[DATA FOR PROCESSING Boundary: Start]
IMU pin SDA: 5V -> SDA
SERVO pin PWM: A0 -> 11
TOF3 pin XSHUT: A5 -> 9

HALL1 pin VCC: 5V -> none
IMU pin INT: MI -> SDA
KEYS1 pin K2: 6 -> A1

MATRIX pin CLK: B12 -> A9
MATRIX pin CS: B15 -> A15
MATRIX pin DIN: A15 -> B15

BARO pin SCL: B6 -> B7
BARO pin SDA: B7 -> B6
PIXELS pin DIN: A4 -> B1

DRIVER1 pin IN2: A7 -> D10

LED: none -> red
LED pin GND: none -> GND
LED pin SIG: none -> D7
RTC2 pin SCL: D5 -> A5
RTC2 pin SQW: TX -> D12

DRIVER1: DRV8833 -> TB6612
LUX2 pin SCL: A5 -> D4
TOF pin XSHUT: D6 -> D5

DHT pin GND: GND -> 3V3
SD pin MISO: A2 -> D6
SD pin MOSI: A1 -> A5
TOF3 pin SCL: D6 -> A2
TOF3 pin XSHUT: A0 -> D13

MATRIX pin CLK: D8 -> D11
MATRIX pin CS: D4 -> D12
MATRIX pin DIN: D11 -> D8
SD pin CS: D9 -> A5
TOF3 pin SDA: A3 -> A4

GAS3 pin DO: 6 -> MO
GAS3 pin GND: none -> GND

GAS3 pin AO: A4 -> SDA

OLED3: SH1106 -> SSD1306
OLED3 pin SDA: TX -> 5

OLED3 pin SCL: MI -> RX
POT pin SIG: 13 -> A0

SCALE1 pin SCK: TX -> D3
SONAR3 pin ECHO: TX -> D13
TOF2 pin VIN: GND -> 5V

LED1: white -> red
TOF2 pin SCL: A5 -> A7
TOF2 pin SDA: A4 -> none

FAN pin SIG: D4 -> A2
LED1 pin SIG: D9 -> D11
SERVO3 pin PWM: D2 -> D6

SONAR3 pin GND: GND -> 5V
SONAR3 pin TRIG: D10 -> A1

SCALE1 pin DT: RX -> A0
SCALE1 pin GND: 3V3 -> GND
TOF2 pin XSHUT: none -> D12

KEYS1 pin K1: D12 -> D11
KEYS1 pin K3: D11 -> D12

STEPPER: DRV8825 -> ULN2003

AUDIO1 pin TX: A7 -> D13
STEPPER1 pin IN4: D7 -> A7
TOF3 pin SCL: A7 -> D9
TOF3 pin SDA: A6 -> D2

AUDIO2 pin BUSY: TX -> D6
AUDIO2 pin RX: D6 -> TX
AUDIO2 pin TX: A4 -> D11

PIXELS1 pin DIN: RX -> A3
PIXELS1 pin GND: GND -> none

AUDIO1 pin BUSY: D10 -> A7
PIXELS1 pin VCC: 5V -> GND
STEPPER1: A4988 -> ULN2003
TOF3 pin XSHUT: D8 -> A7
[DATA FOR PROCESSING Boundary: End]
REQUIRED ACTION -
Among the entries above, tally each line with the string "MATRIX" and state that figure only.

ANSWER FOR THIS EXERCISE -
6